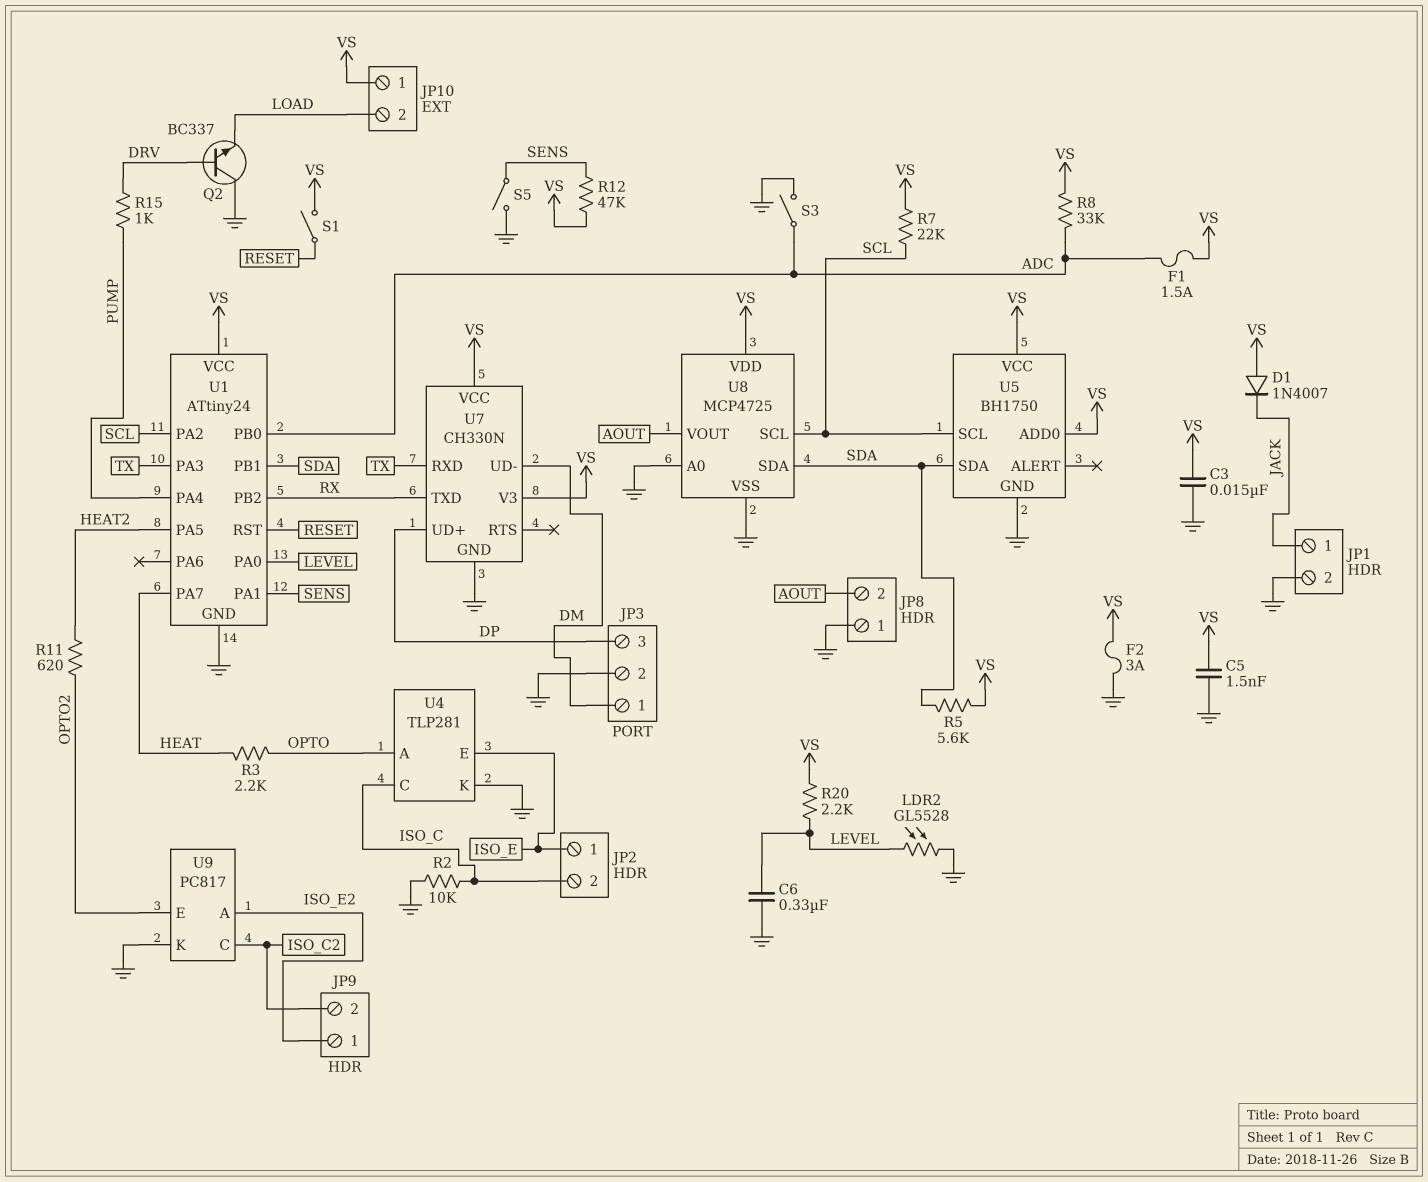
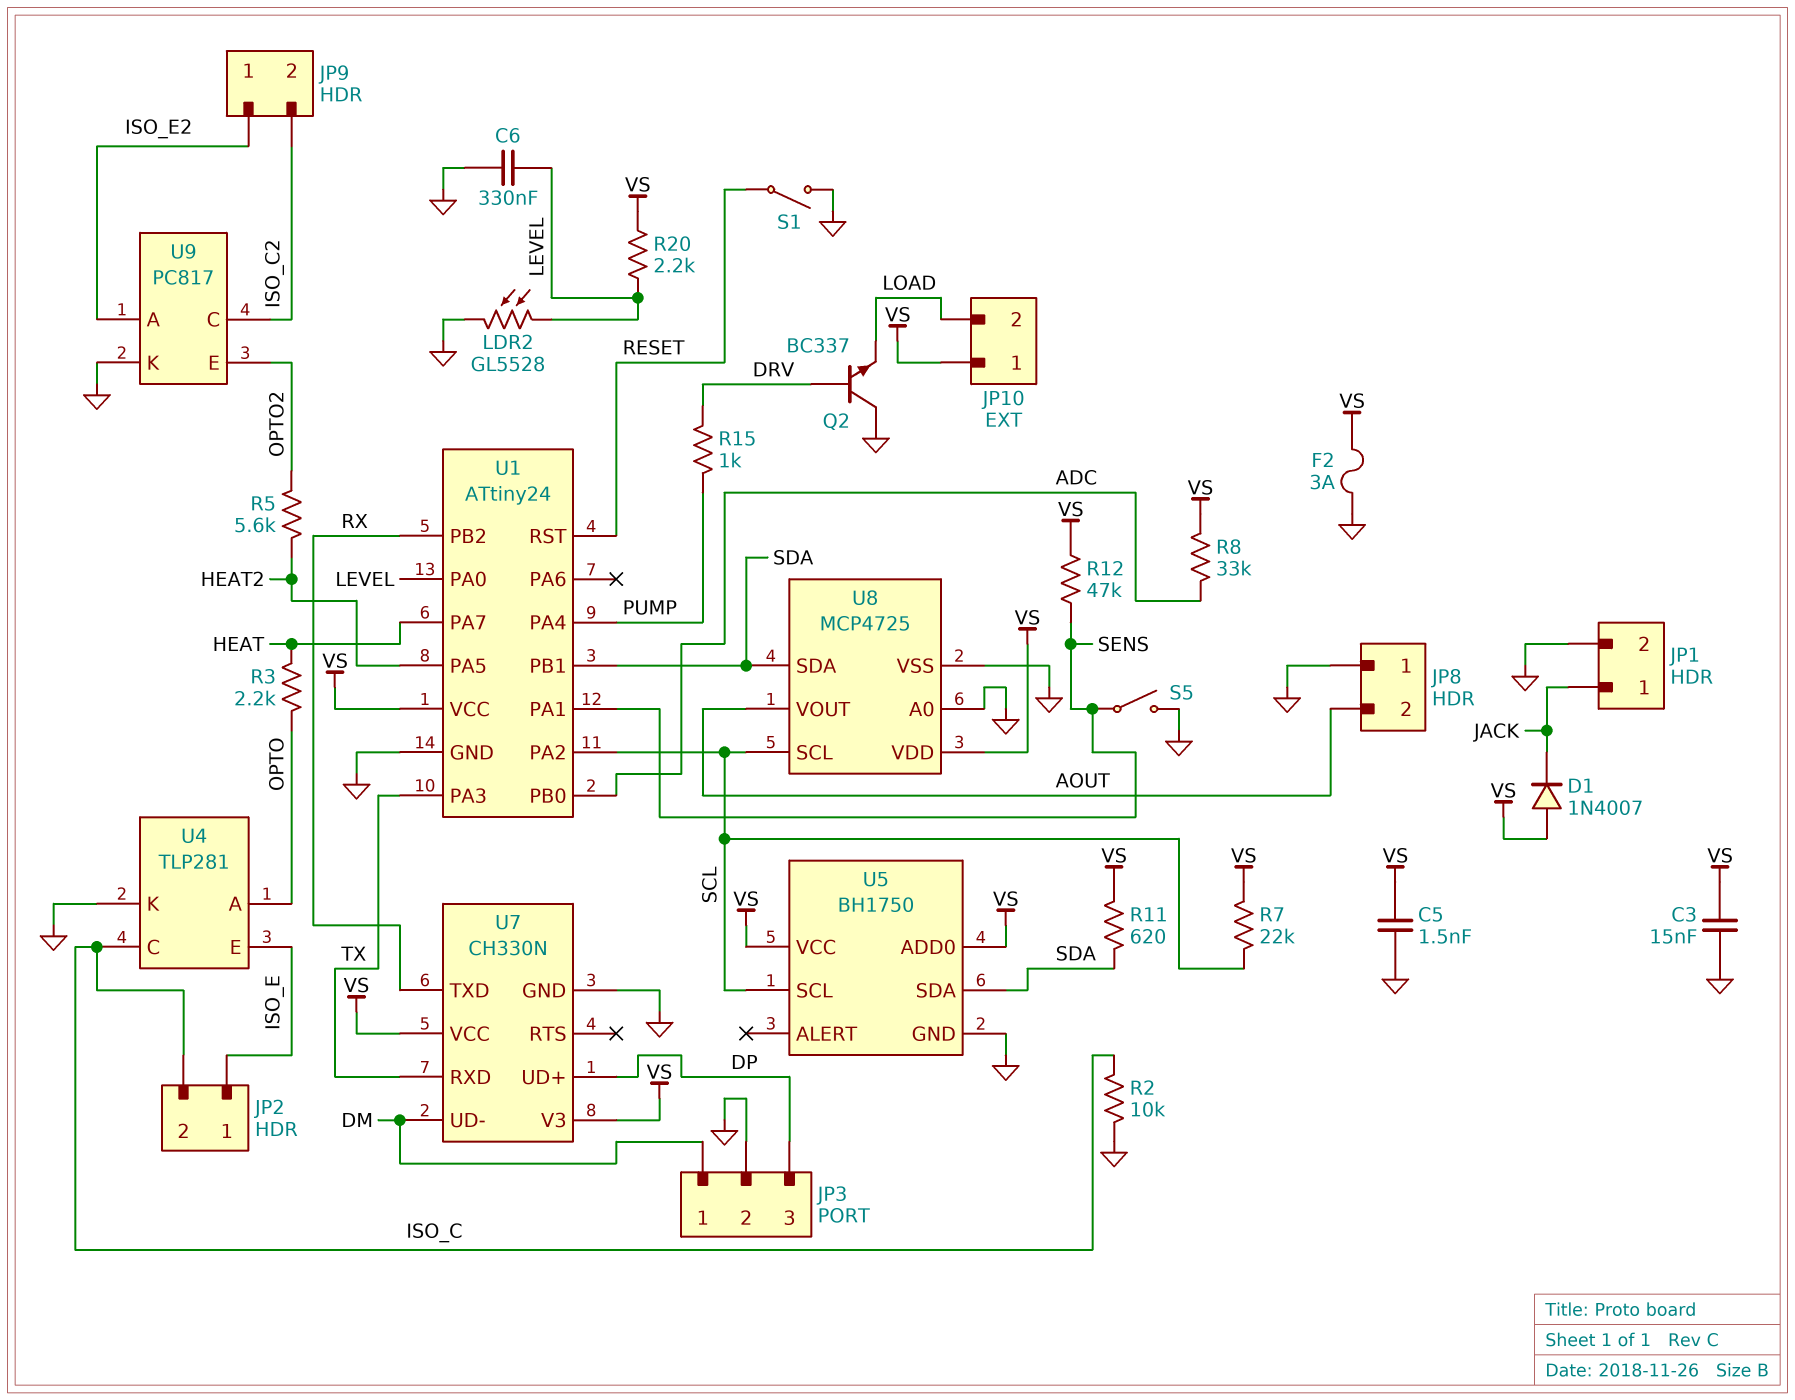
F1: 1.5A (ADC, VS) -> none
R5: 5.6k (SDA, VS) -> 5.6k (HEAT2, OPTO2)
R11: 620 (HEAT2, OPTO2) -> 620 (SDA, VS)
S1: switch (RESET, VS) -> switch (GND, RESET)
S3: switch (ADC, GND) -> none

+++

> WORK TO COMPLETE
Having found the line with "S1: switch (RESET, VS) -> switch (GND, RESET)", please set it down along with every line after it through the end of the material above, exactly and with nothing added.

> RESULT OF THIS TASK
S1: switch (RESET, VS) -> switch (GND, RESET)
S3: switch (ADC, GND) -> none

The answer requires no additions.